### Assignment:
No pictures belong in the copy. Set down exactly the lines from the one that contains "pink carton: 1 -> 0" through the end of the data.

[Image change detection data]
+--
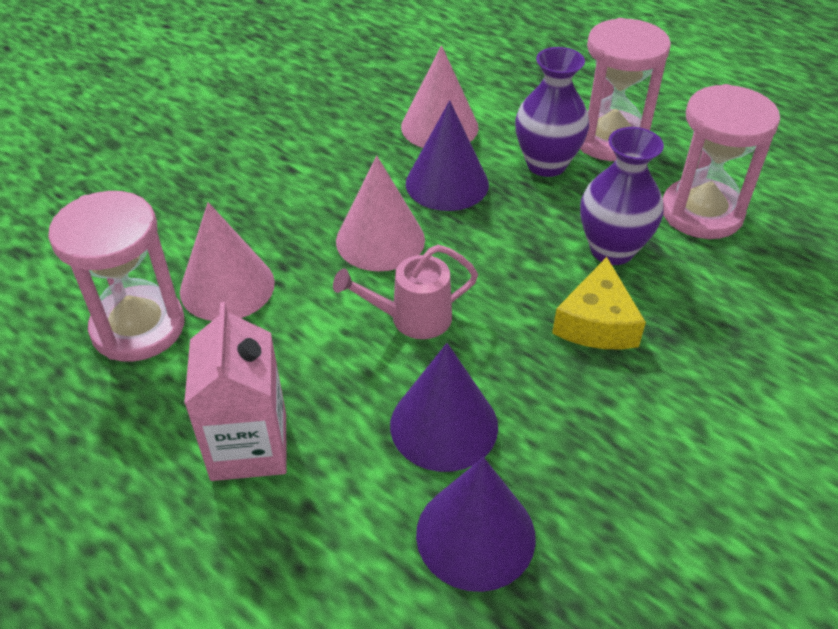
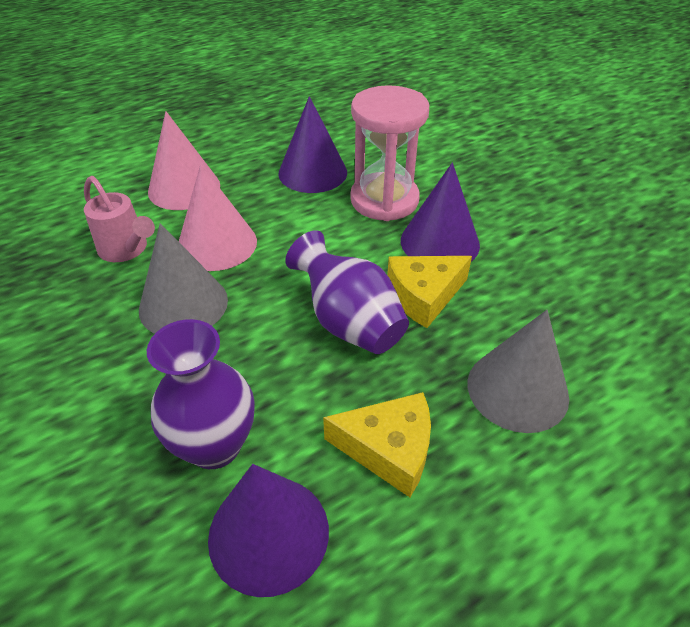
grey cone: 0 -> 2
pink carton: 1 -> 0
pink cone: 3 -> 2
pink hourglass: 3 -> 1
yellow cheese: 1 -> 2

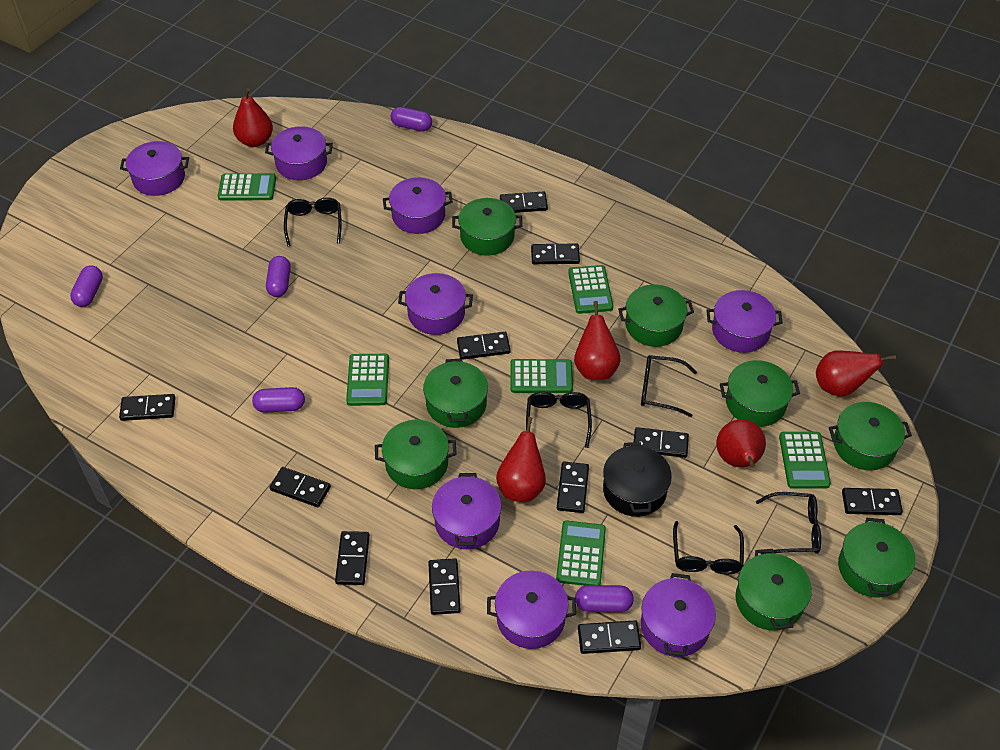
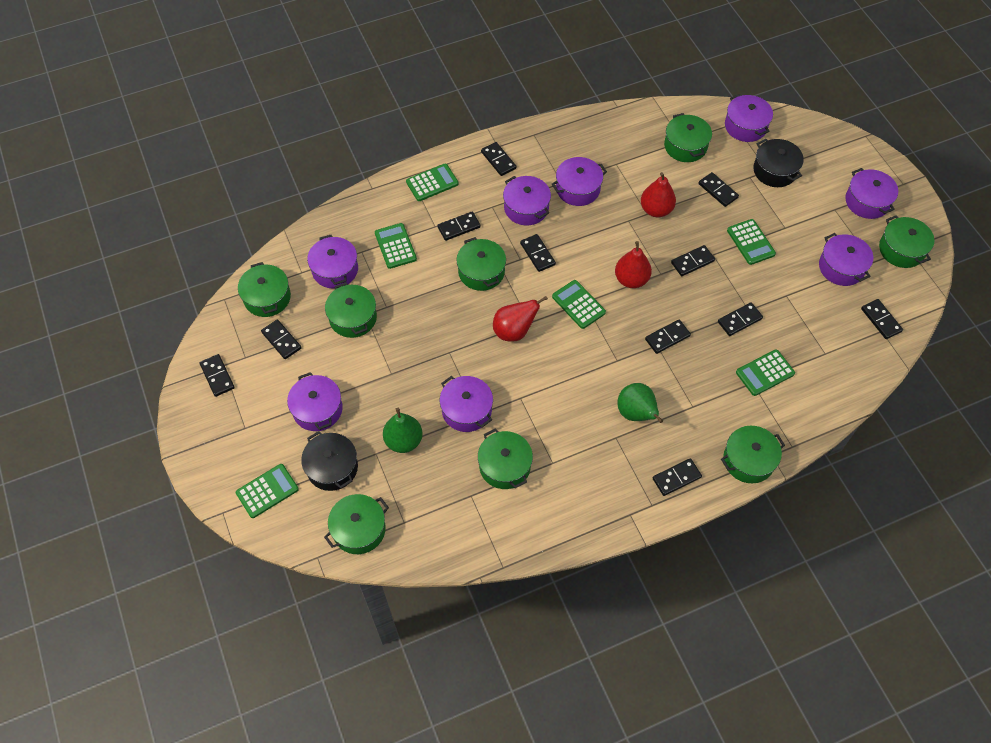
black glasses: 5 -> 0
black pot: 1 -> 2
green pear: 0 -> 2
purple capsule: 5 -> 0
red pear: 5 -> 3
+--
### Reply to the task:
pink carton: 1 -> 0
pink cone: 3 -> 2
pink hourglass: 3 -> 1
yellow cheese: 1 -> 2

black glasses: 5 -> 0
black pot: 1 -> 2
green pear: 0 -> 2
purple capsule: 5 -> 0
red pear: 5 -> 3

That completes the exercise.